EXERCISE DATA
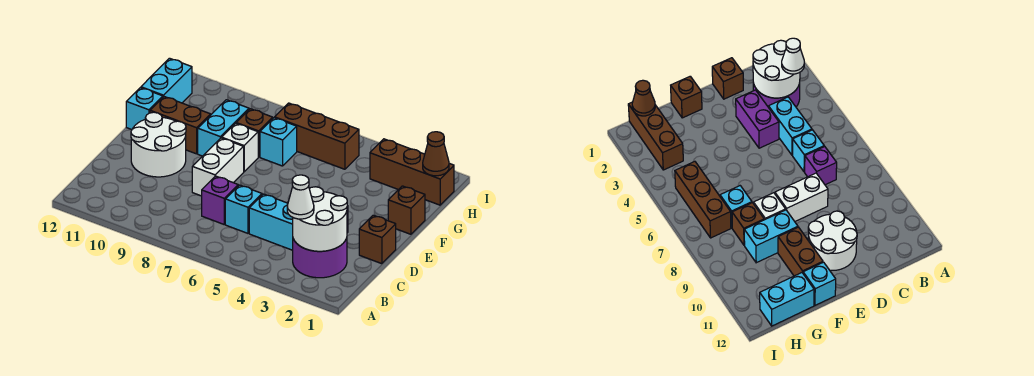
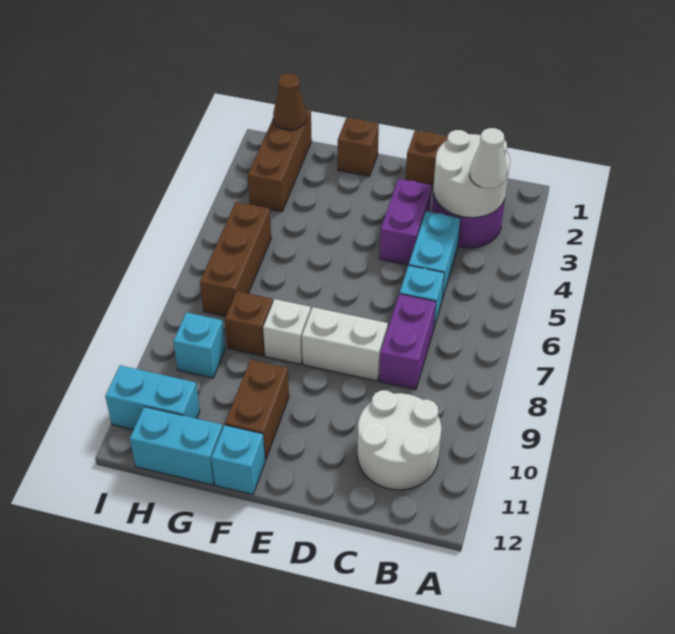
purple brick C7 level 1 -> purple brick C7:C8 level 1
white round brick D10:E11 level 1 -> white round brick B10:C11 level 1
cyan brick F9:G9 level 1 -> cyan brick H11:I11 level 1
cyan brick G7 level 1 -> cyan brick H9 level 1

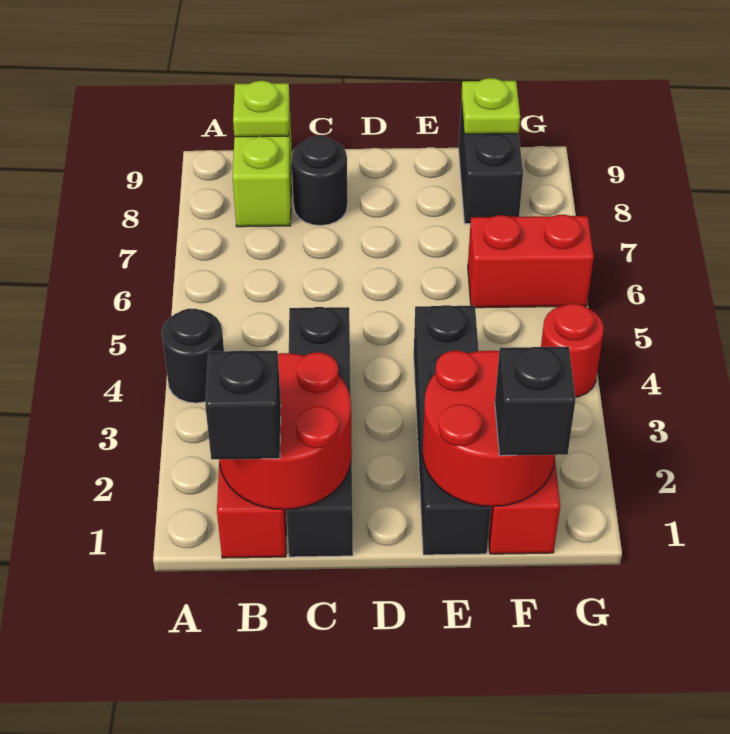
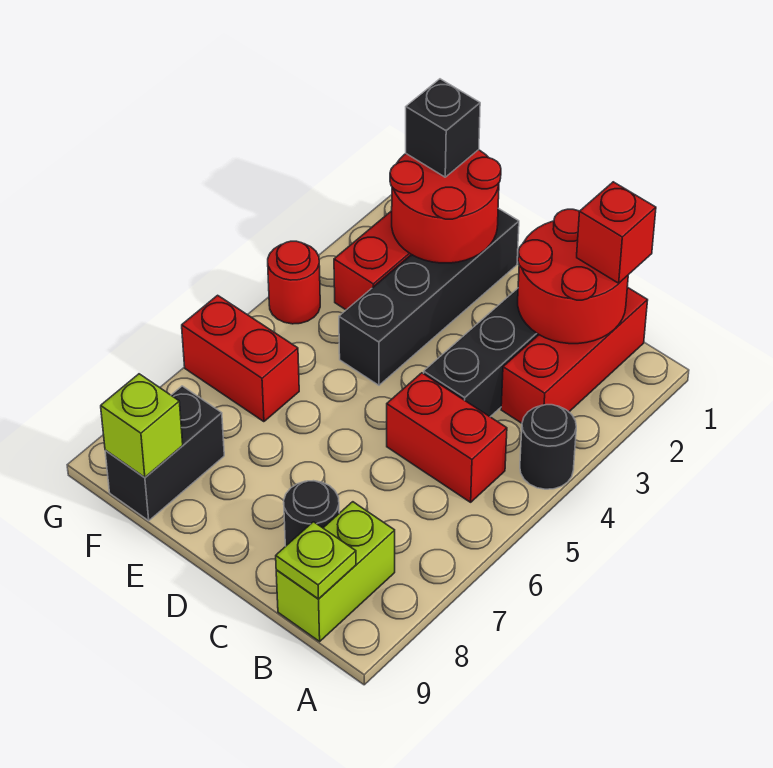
black brick B1 level 3 -> red brick B1 level 3
none -> red brick B5:C5 level 1
lime plate F9 level 2 -> lime brick F9 level 2

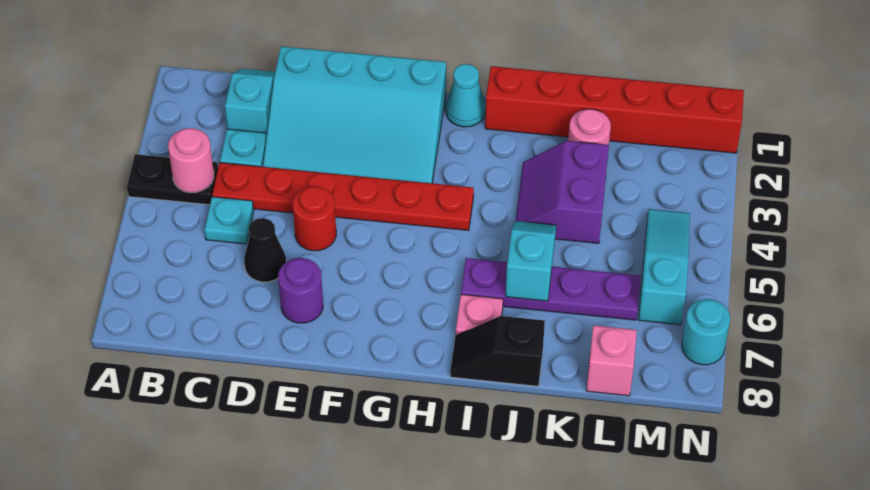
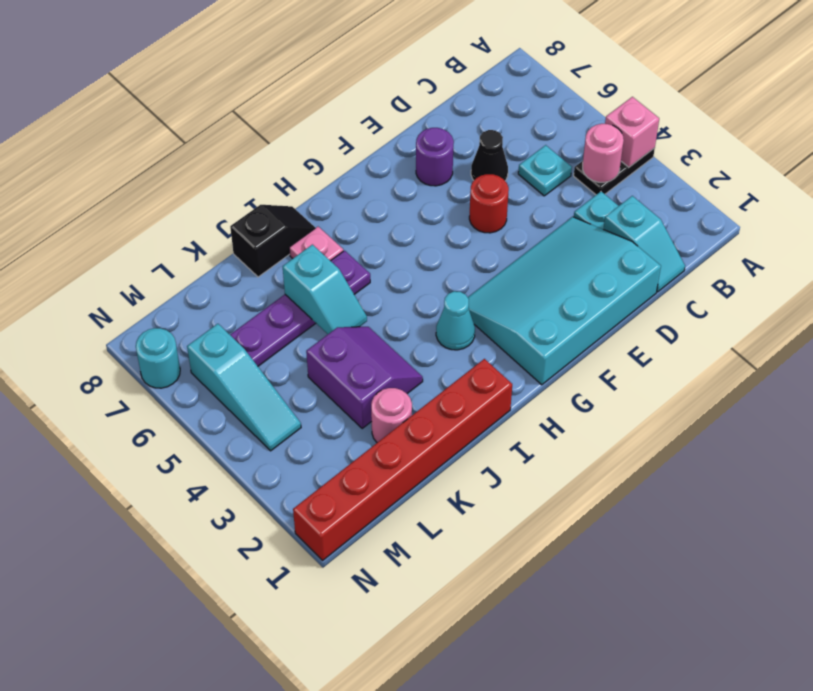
red plate C4:H4 level 1 -> none
cyan cone H1 level 1 -> cyan cone H3 level 1
pink brick L8 level 1 -> pink brick A4 level 2

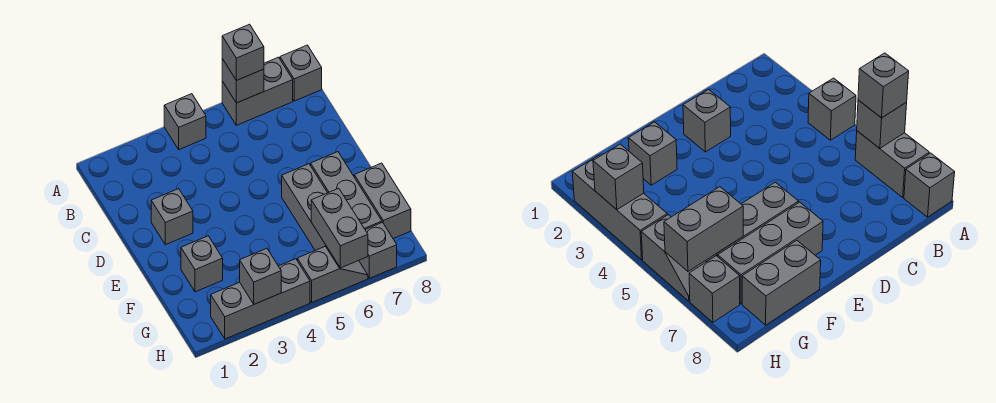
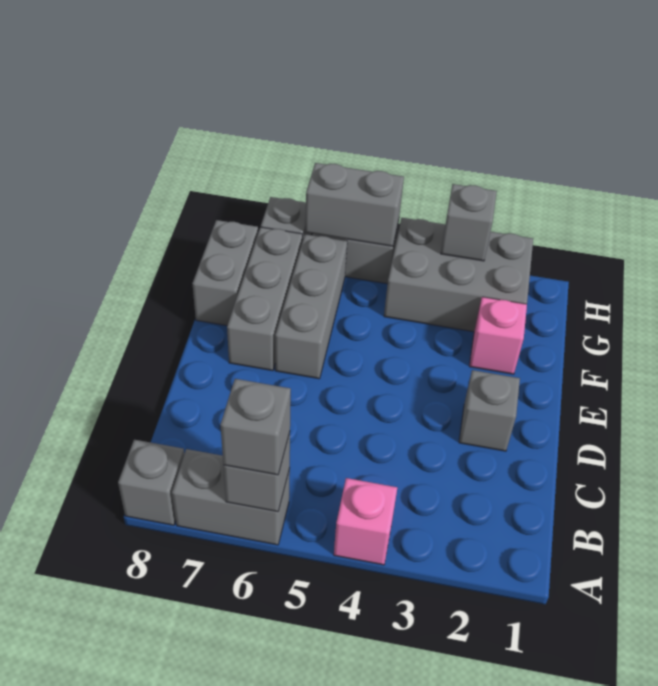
grey brick A4 level 1 -> pink brick A4 level 1
grey brick F2 level 1 -> pink brick F2 level 1
grey brick G6:H6 level 2 -> grey brick H5:H6 level 2
grey brick H2:H4 level 1 -> grey brick G2:H4 level 1

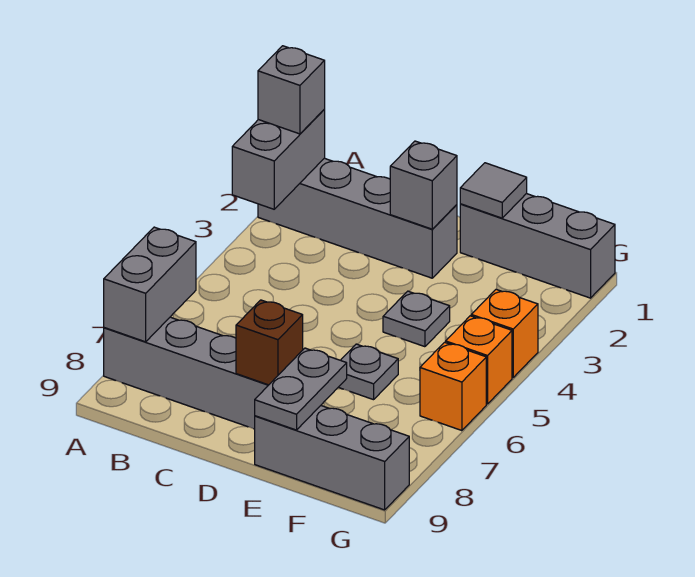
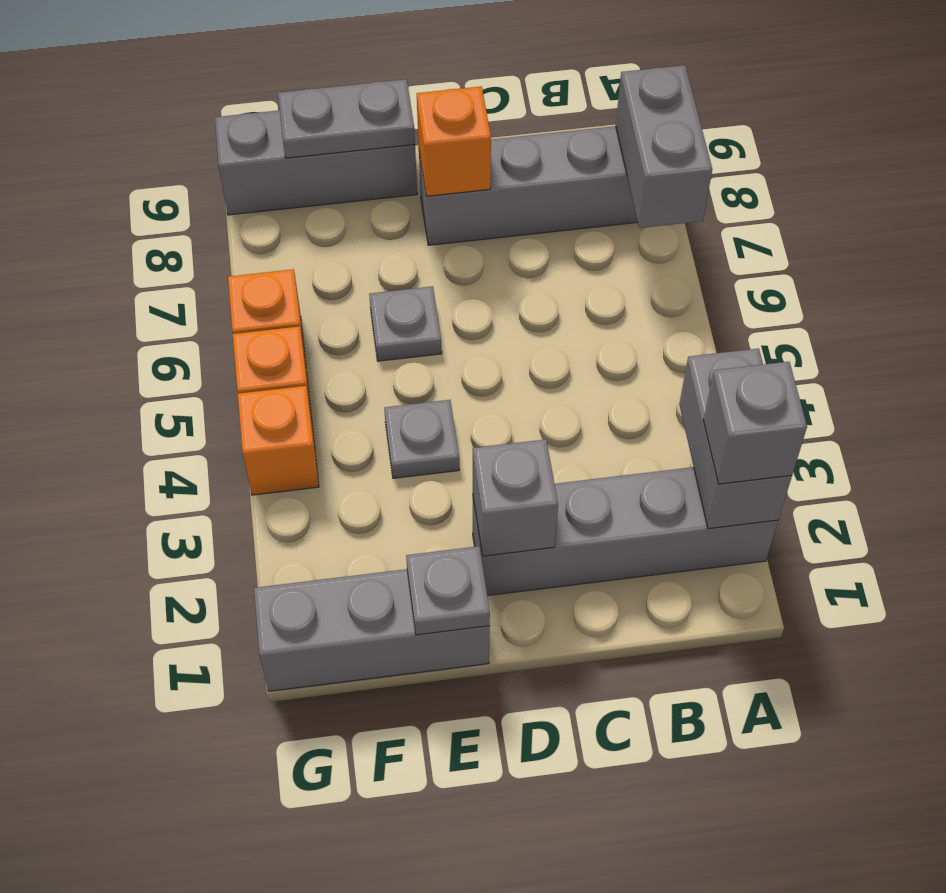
brown brick D8 level 2 -> orange brick D8 level 2
grey tile E1 level 2 -> grey plate E1 level 2
grey plate E8:E9 level 2 -> grey plate E9:F9 level 2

EXERCISE BRIEF
All of the entries above are to be duplicated exactly, with every image left out.

RESULT OF THIS EXERCISE
purple brick C7 level 1 -> purple brick C7:C8 level 1
white round brick D10:E11 level 1 -> white round brick B10:C11 level 1
cyan brick F9:G9 level 1 -> cyan brick H11:I11 level 1
cyan brick G7 level 1 -> cyan brick H9 level 1

black brick B1 level 3 -> red brick B1 level 3
none -> red brick B5:C5 level 1
lime plate F9 level 2 -> lime brick F9 level 2

red plate C4:H4 level 1 -> none
cyan cone H1 level 1 -> cyan cone H3 level 1
pink brick L8 level 1 -> pink brick A4 level 2

grey brick A4 level 1 -> pink brick A4 level 1
grey brick F2 level 1 -> pink brick F2 level 1
grey brick G6:H6 level 2 -> grey brick H5:H6 level 2
grey brick H2:H4 level 1 -> grey brick G2:H4 level 1

brown brick D8 level 2 -> orange brick D8 level 2
grey tile E1 level 2 -> grey plate E1 level 2
grey plate E8:E9 level 2 -> grey plate E9:F9 level 2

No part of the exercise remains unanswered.